_Task goal_
With the string "purple" as the filter, copy each matching line from the records.

_Shape position updates_
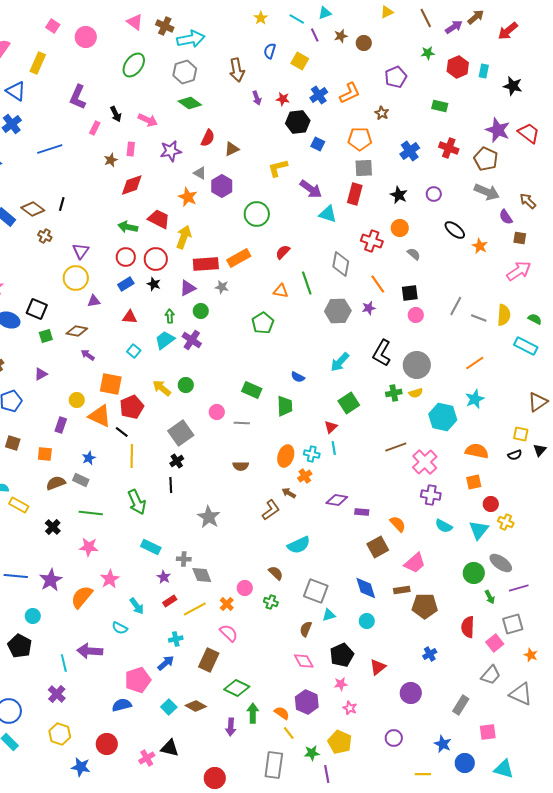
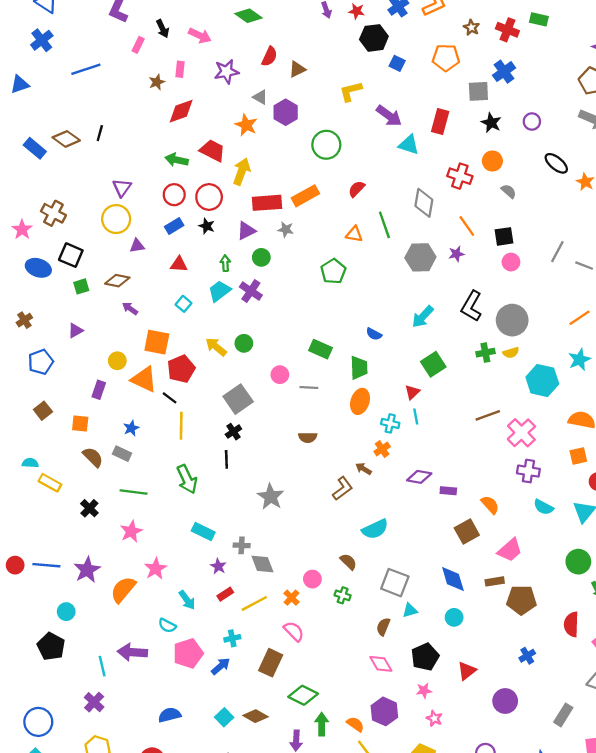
red cross: (449, 148) -> (507, 30), moved
gray square: (364, 168) -> (478, 91), moved
brown cross: (45, 236) -> (53, 213), moved, size x1.5
brown square: (13, 443) -> (43, 411), turned 35
orange ellipse: (286, 456) -> (360, 401), moved
brown semicircle: (56, 483) -> (93, 457), turned 66
pink star: (89, 547) -> (131, 531), turned -30
pink pentagon: (138, 680) -> (188, 653), moved

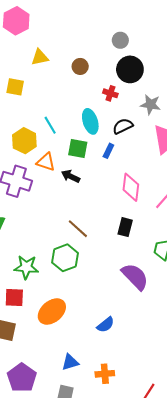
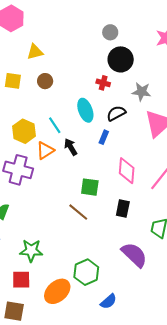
brown circle: (80, 66) -> (45, 81), moved
cyan line: (50, 125) -> (55, 125), moved
green square: (78, 148) -> (90, 187), moved
orange triangle: (46, 162) -> (45, 150), turned -48
black arrow: (71, 176) -> (71, 147), moved, turned 36
green hexagon: (65, 258) -> (86, 272), moved

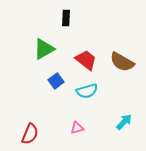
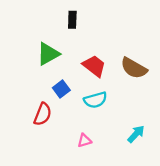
red semicircle: (30, 134) -> (43, 114), moved

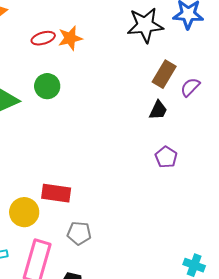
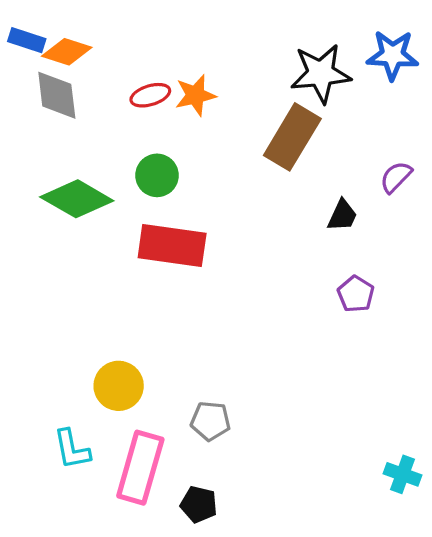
brown rectangle: (164, 74) -> (292, 137), moved, size x1.4
red rectangle: (56, 193) -> (172, 246), moved, size x1.4

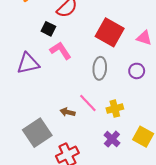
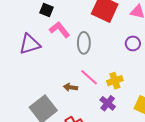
gray ellipse: (100, 68) -> (84, 43), moved
purple cross: (112, 139) -> (108, 103), moved

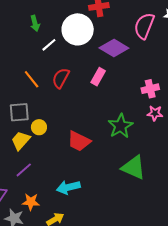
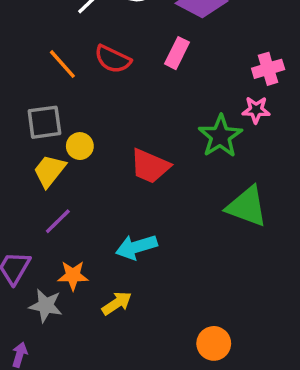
red semicircle: (61, 78) -> (113, 59), turned -90
pink star: (155, 113) -> (256, 110), moved

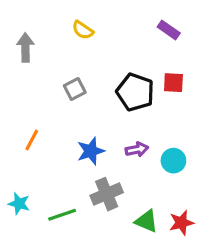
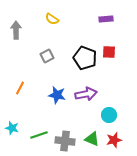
purple rectangle: (169, 30) -> (106, 19), turned -40
purple arrow: (137, 149) -> (86, 94), size x1.5
blue star: (91, 151) -> (57, 95), turned 30
cyan circle: (173, 161) -> (109, 115), moved
gray cross: (107, 194) -> (65, 141), moved, turned 30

_Your solution_
purple cross: (112, 139) -> (108, 103), moved
purple rectangle: (169, 30) -> (106, 19), turned -40
purple arrow: (137, 149) -> (86, 94), size x1.5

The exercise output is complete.